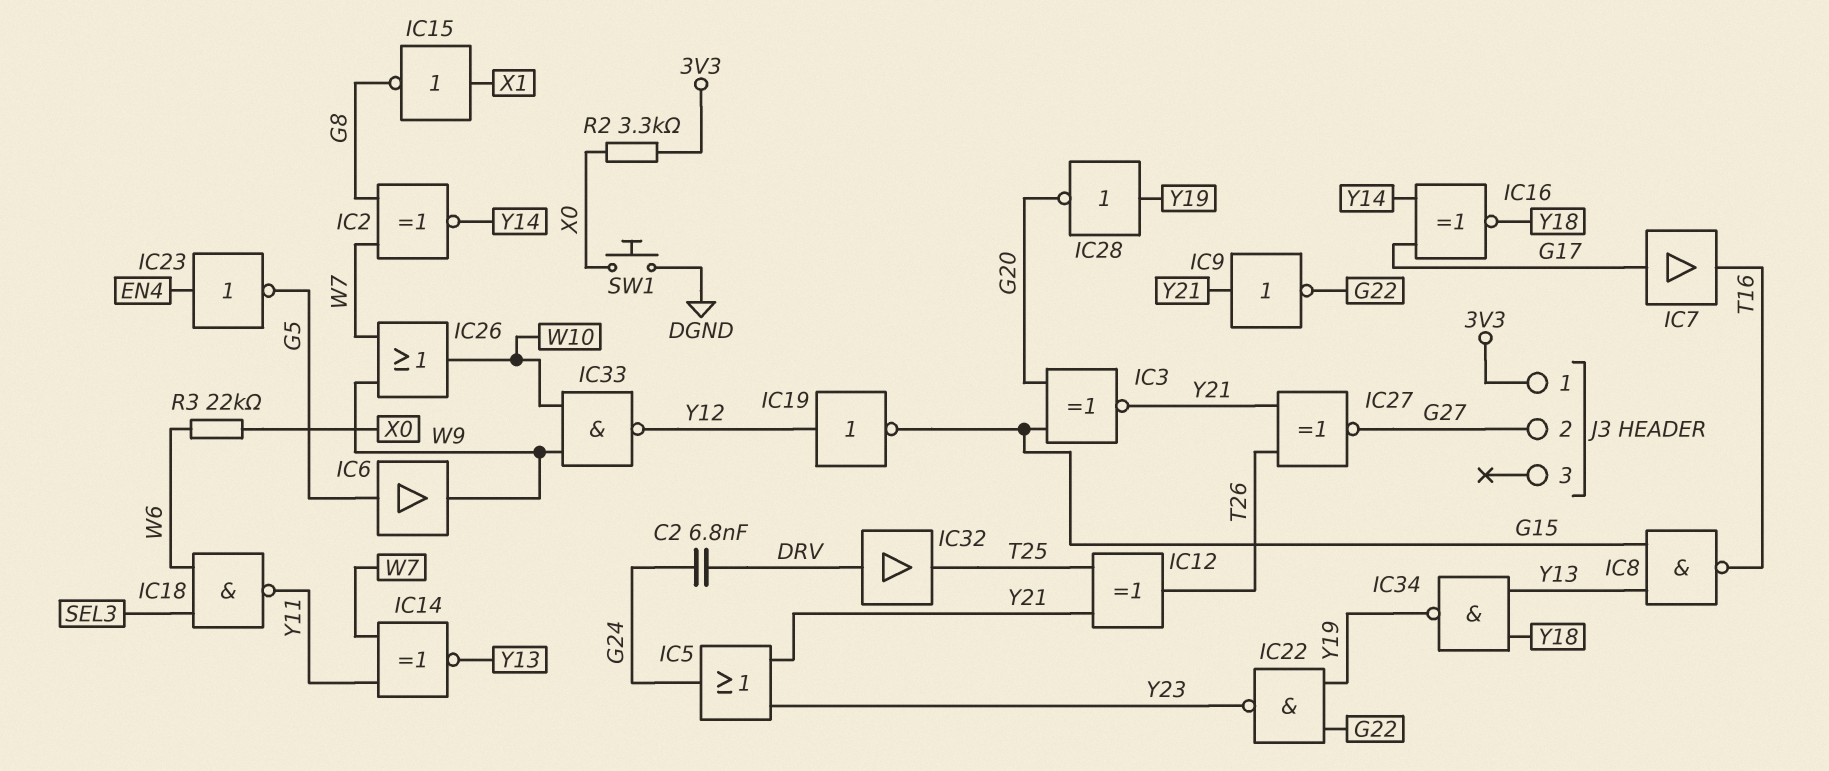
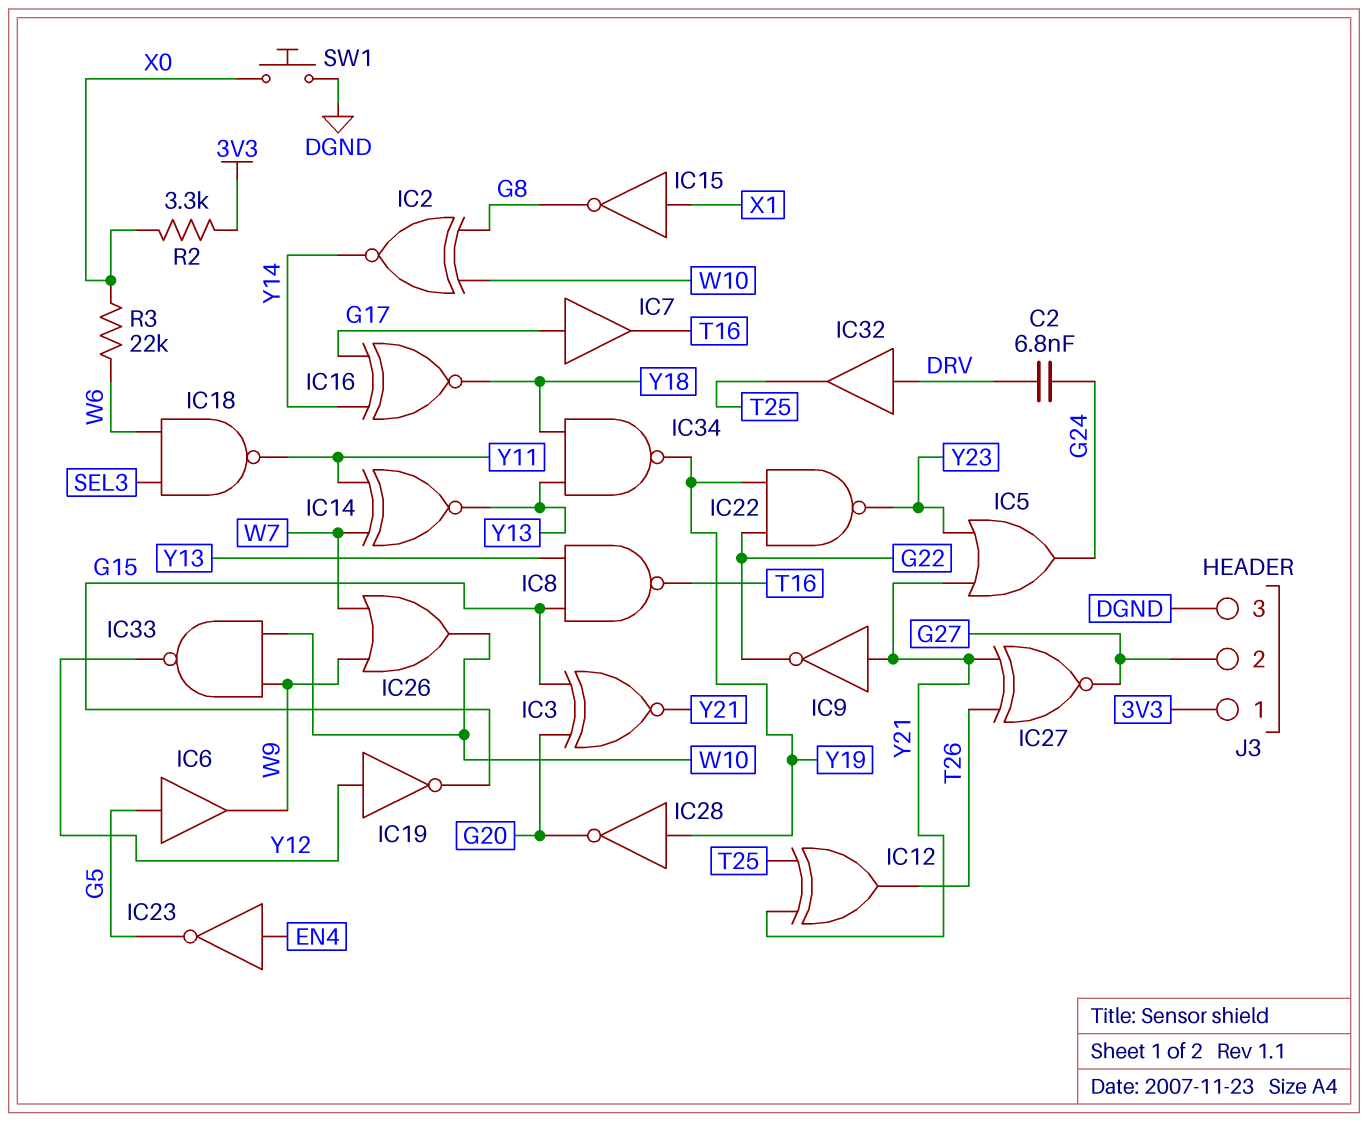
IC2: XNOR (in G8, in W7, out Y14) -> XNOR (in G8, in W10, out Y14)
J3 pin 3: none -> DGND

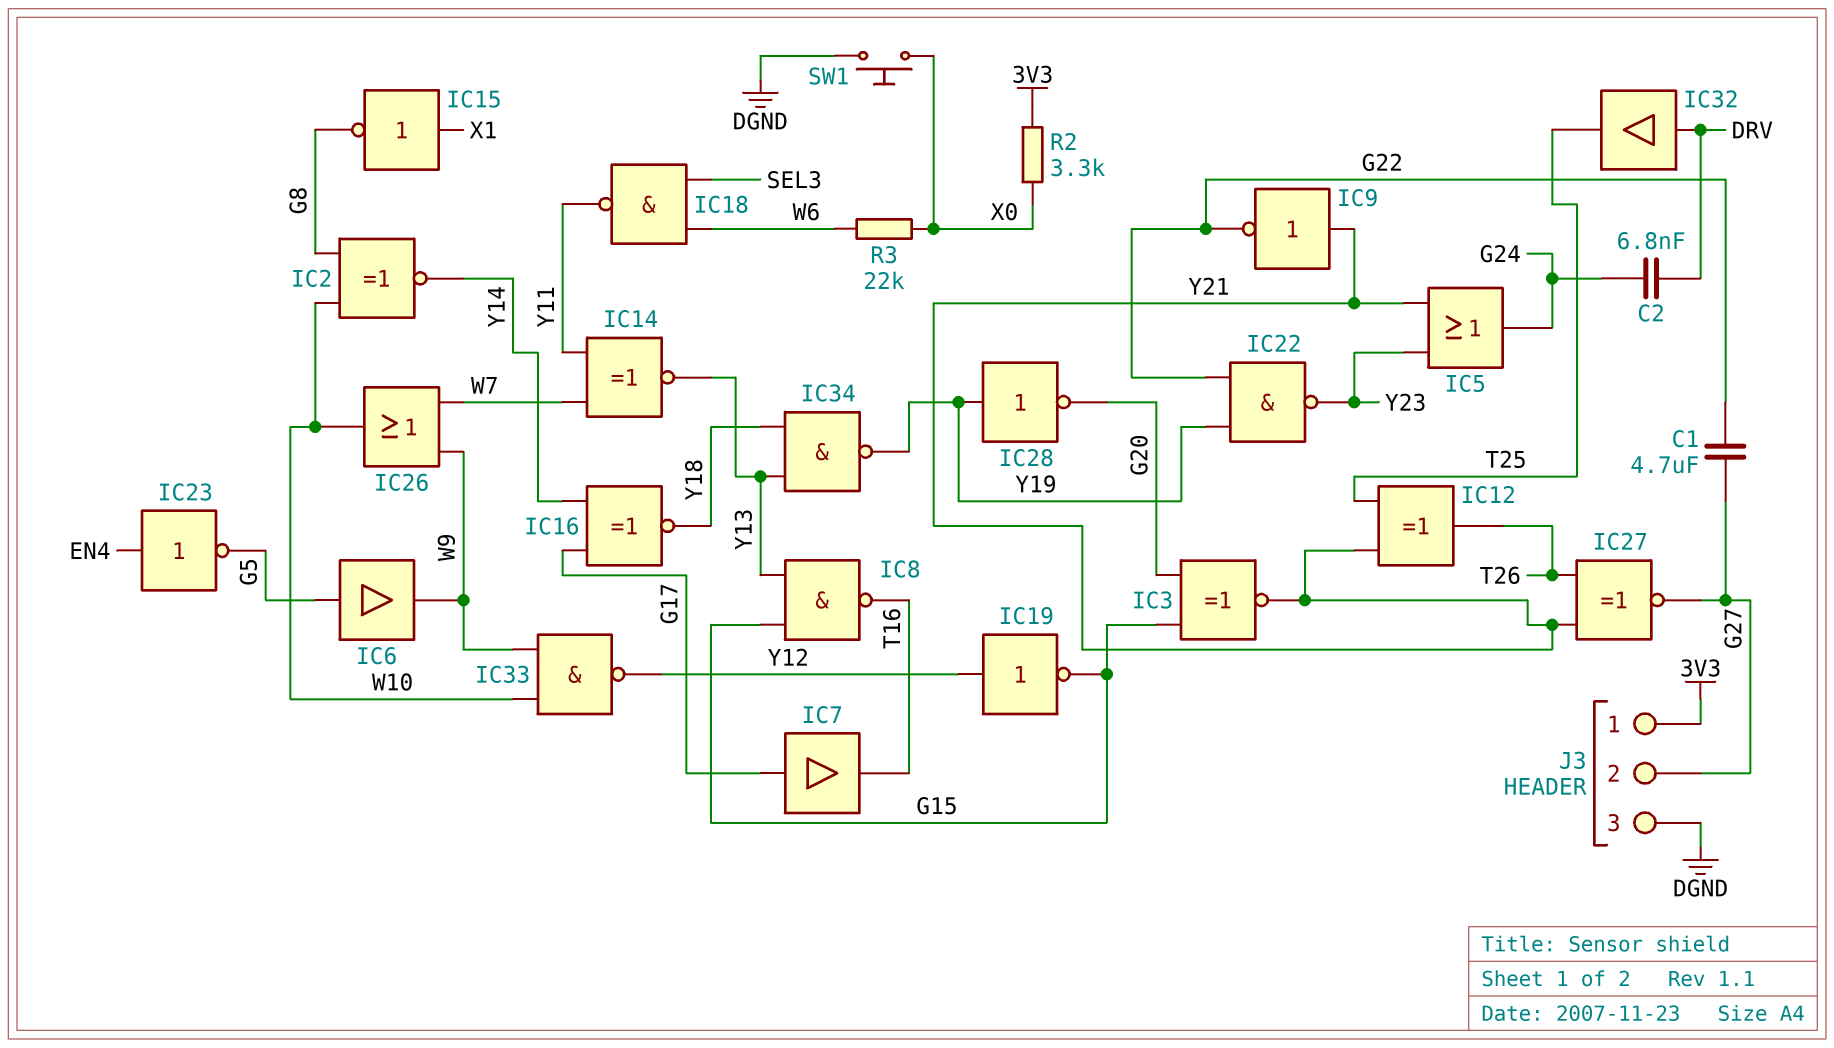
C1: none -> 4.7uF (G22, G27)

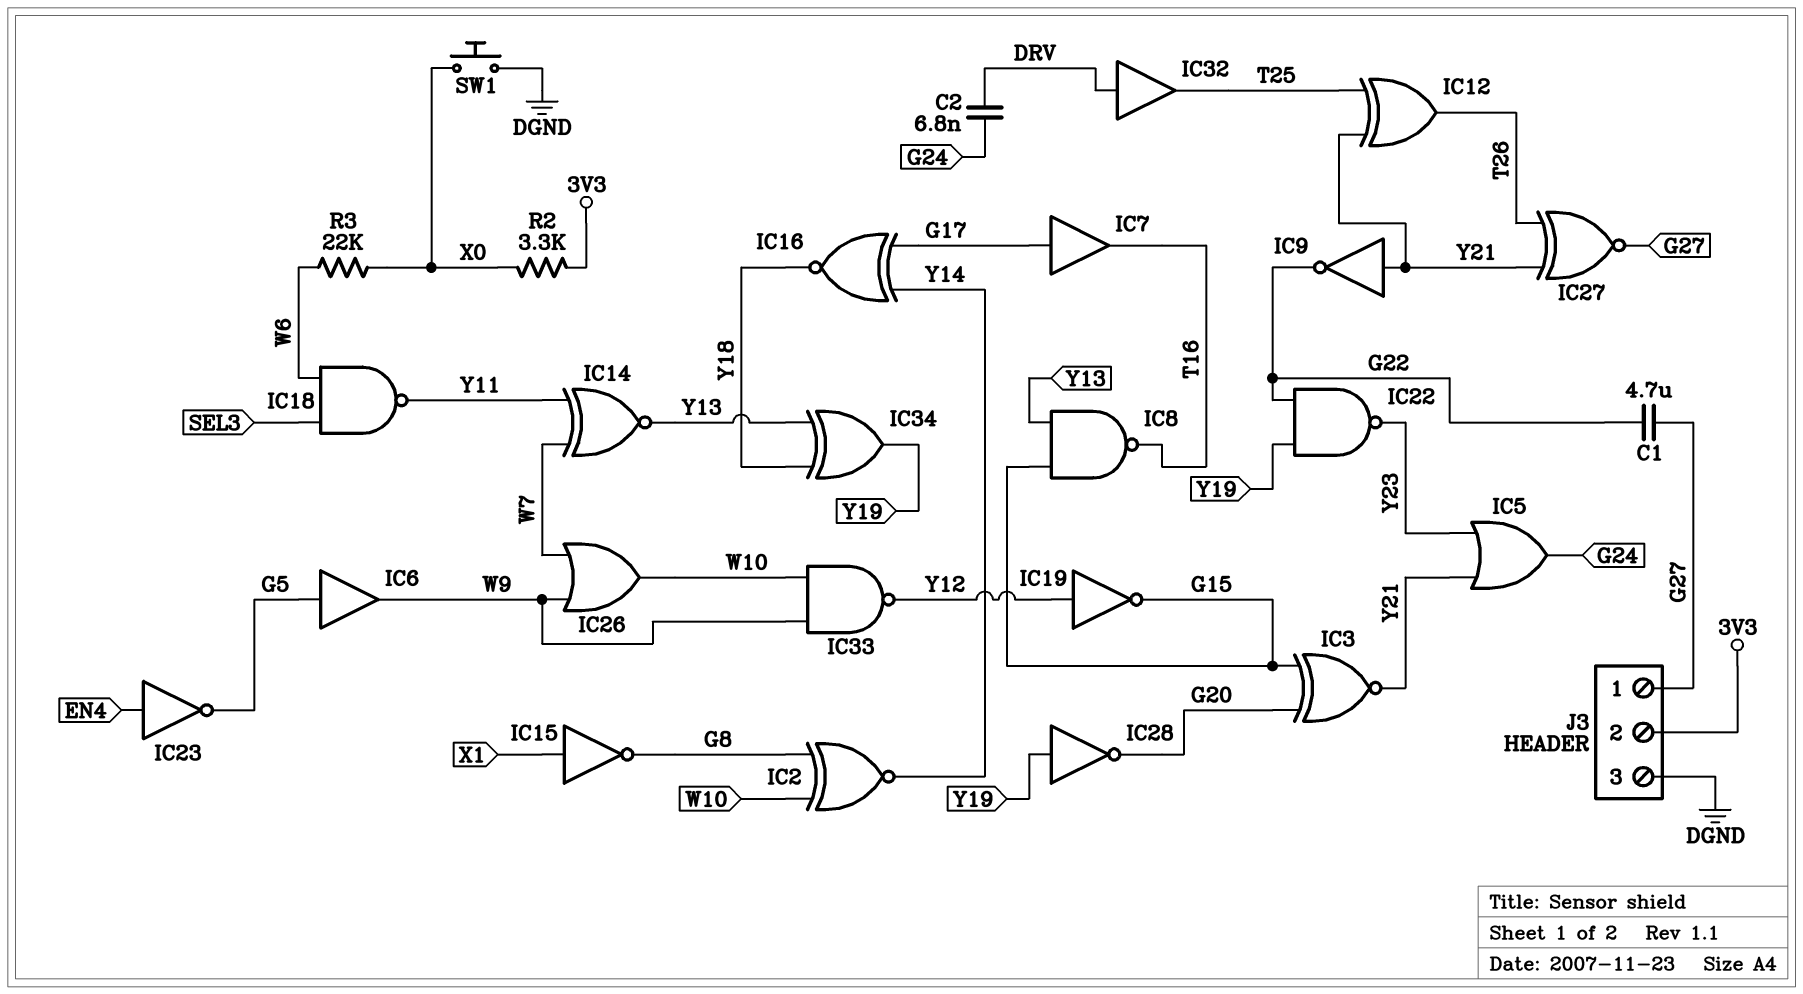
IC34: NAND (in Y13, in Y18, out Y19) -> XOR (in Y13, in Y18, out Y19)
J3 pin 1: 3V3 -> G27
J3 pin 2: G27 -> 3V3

## HOW TO COMPLETE THIS TASK:
Everything in the records above should come back word for word, except the pictures.

## RESULT OF THE TASK:
IC2: XNOR (in G8, in W7, out Y14) -> XNOR (in G8, in W10, out Y14)
J3 pin 3: none -> DGND

C1: none -> 4.7uF (G22, G27)

IC34: NAND (in Y13, in Y18, out Y19) -> XOR (in Y13, in Y18, out Y19)
J3 pin 1: 3V3 -> G27
J3 pin 2: G27 -> 3V3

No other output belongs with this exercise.